◆ **Material for the task**:
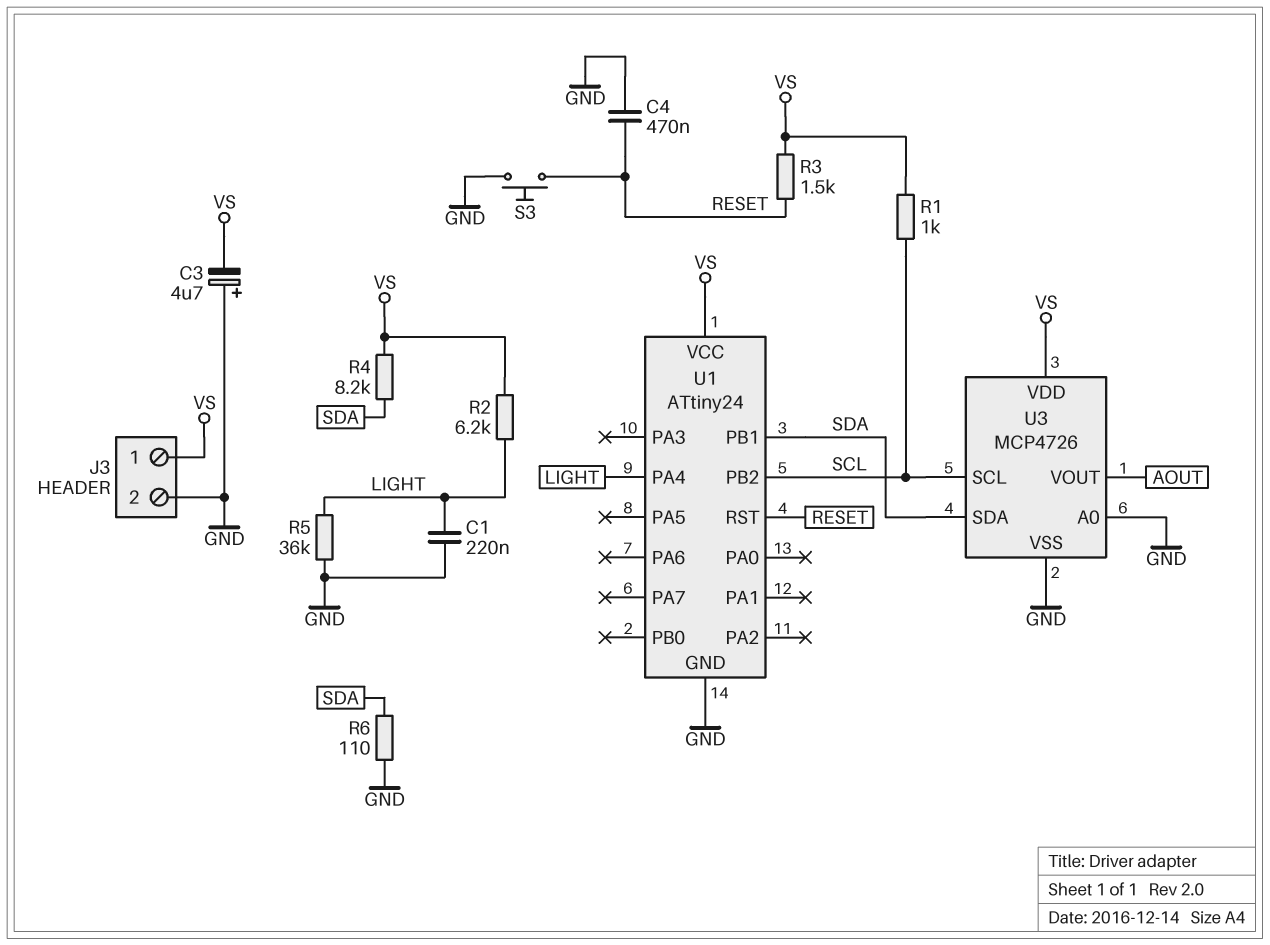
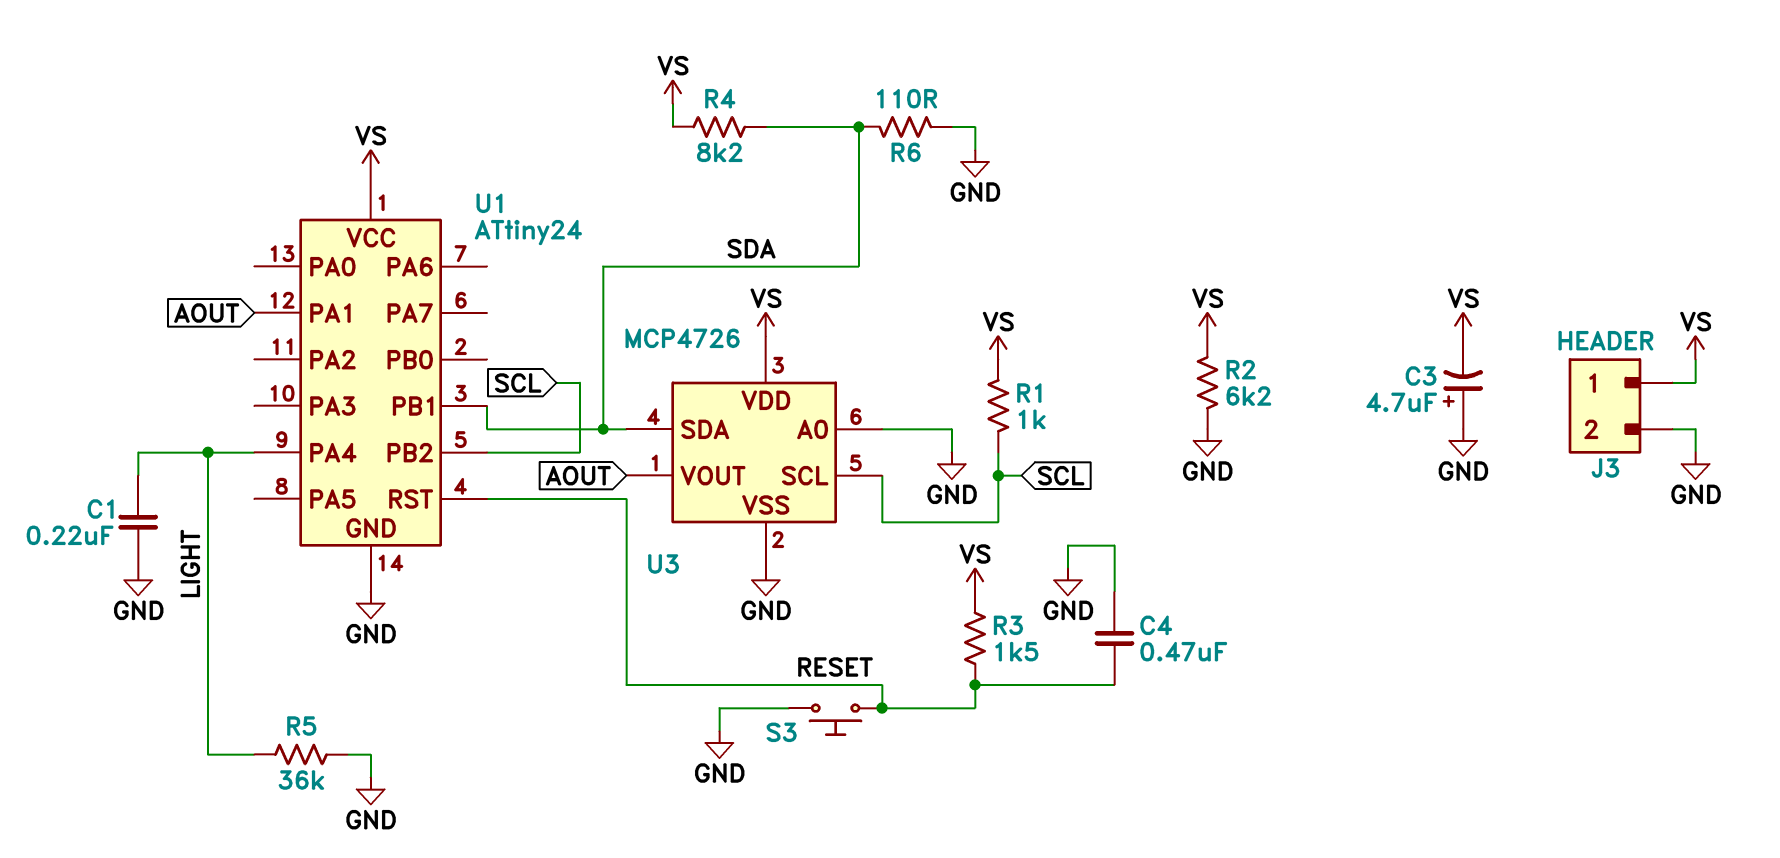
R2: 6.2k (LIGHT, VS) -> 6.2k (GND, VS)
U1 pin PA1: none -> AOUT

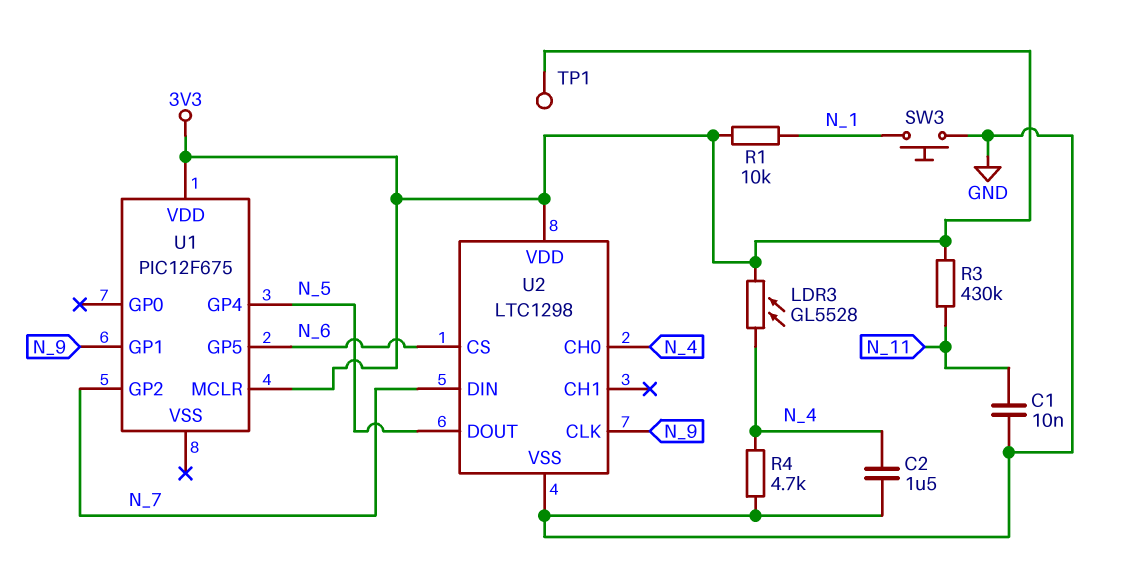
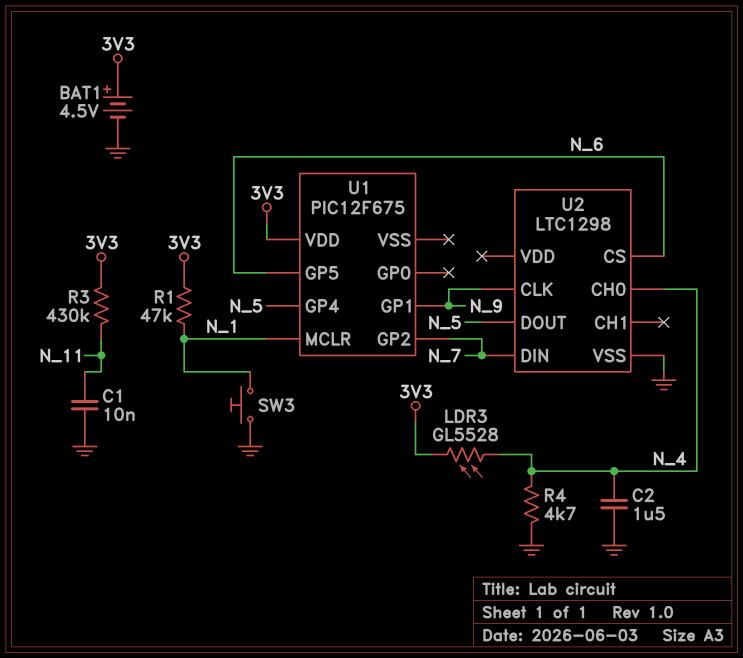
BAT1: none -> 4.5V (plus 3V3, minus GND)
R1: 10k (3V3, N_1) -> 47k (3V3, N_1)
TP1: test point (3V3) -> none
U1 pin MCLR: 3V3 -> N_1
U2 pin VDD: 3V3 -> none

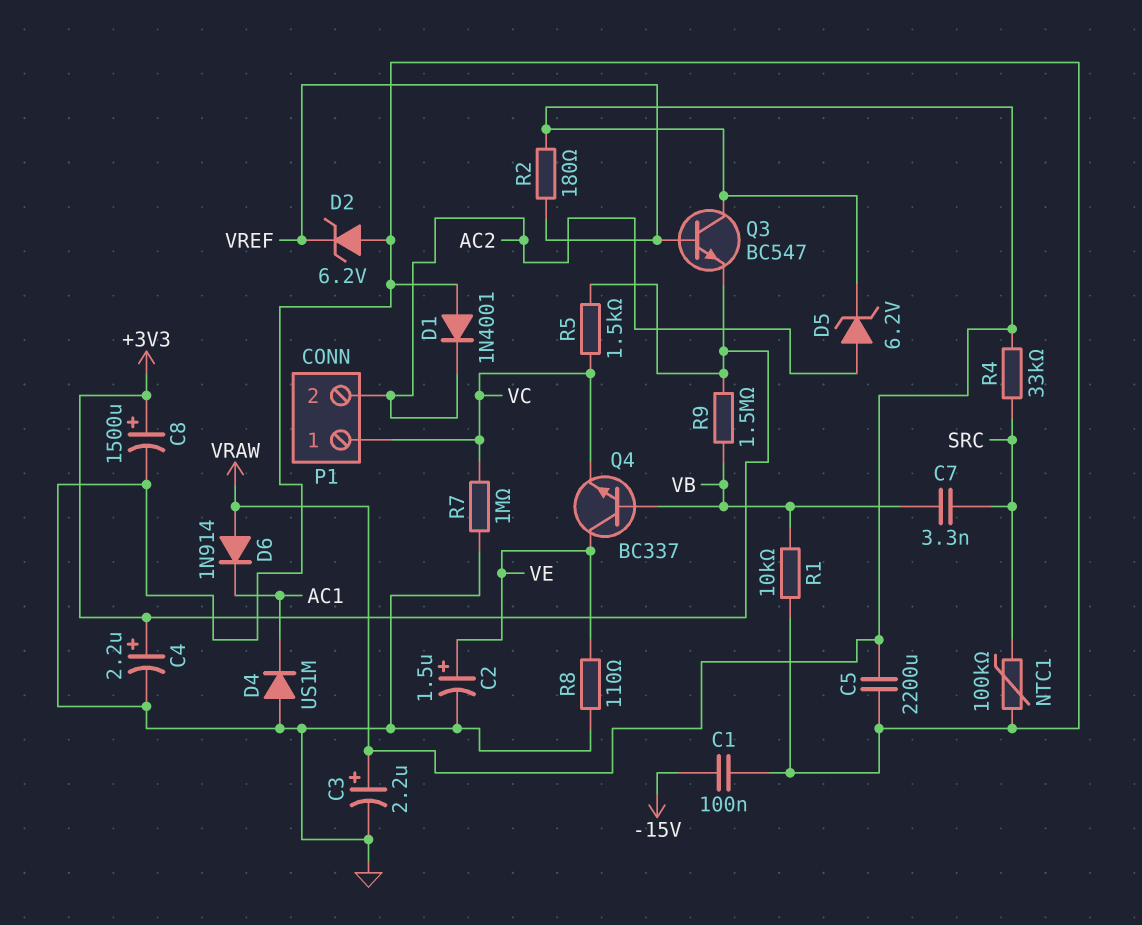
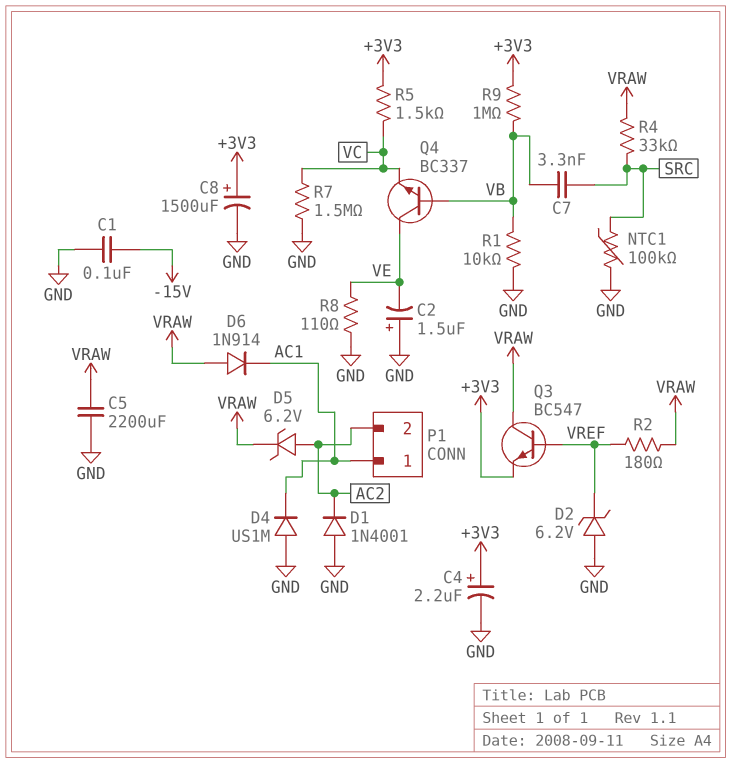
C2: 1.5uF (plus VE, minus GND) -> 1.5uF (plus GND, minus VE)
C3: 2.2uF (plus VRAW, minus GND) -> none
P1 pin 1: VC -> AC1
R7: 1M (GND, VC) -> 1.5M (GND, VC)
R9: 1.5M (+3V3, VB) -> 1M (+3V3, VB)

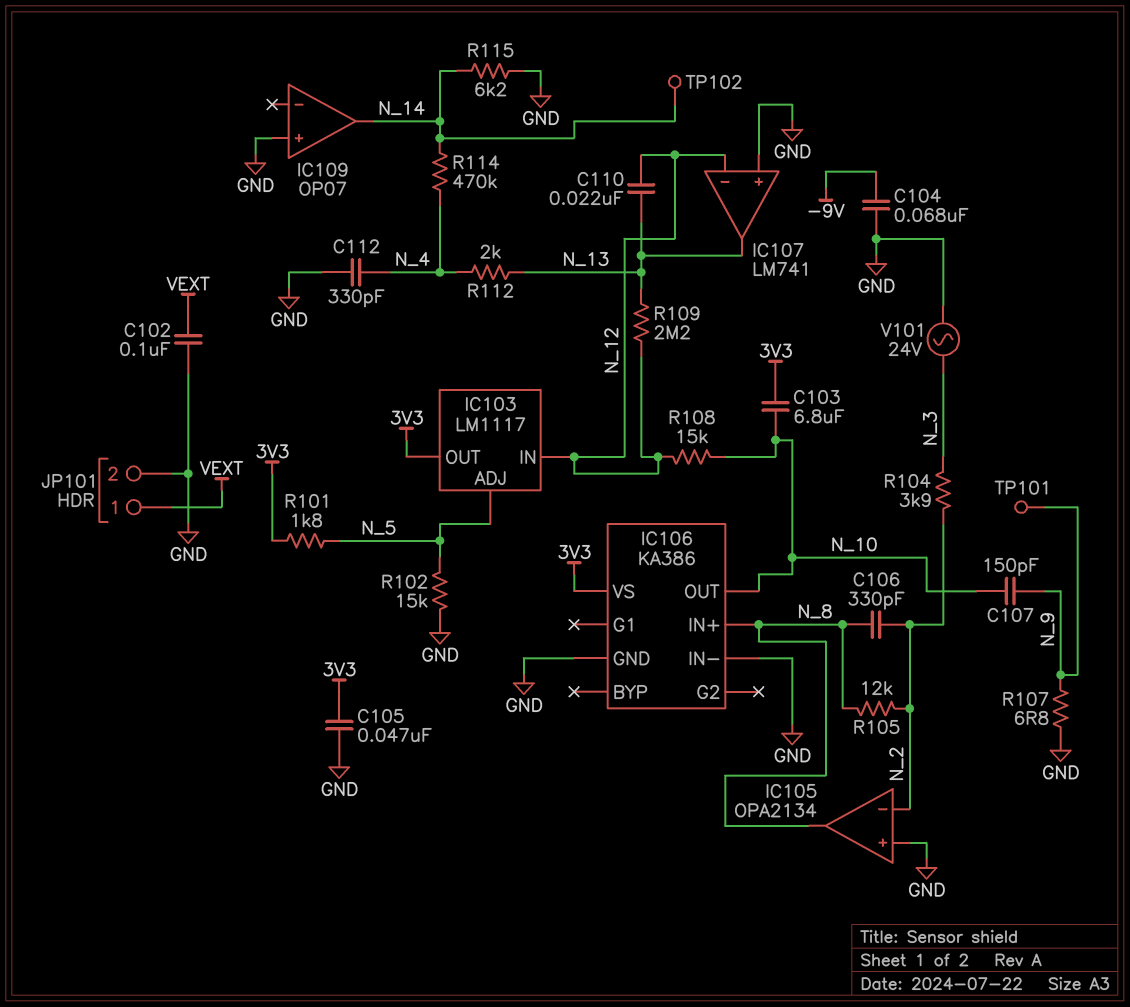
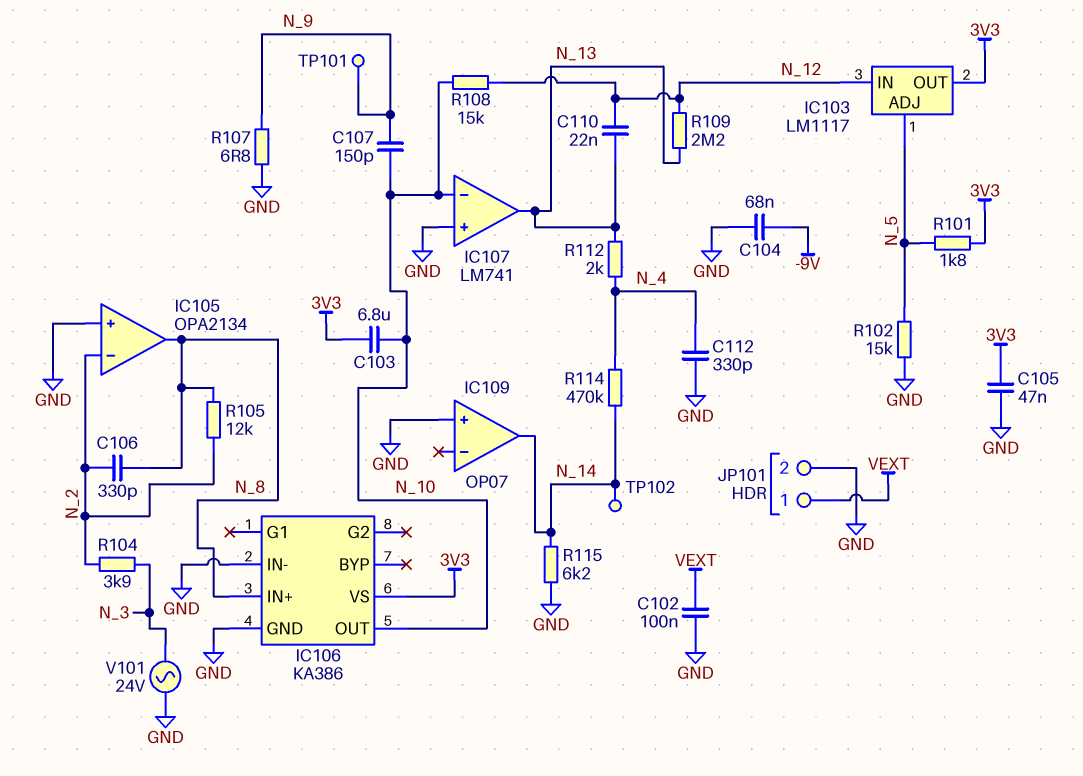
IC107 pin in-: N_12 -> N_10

◆ **Assignment**:
Would you transcribe exactly, and only, the lines from the one containing "R7: 1M (GND, VC) -> 1.5M (GND, VC)" through the last line of the records above, both included, leaving out the pictures?

◆ **Output for this exercise**:
R7: 1M (GND, VC) -> 1.5M (GND, VC)
R9: 1.5M (+3V3, VB) -> 1M (+3V3, VB)

IC107 pin in-: N_12 -> N_10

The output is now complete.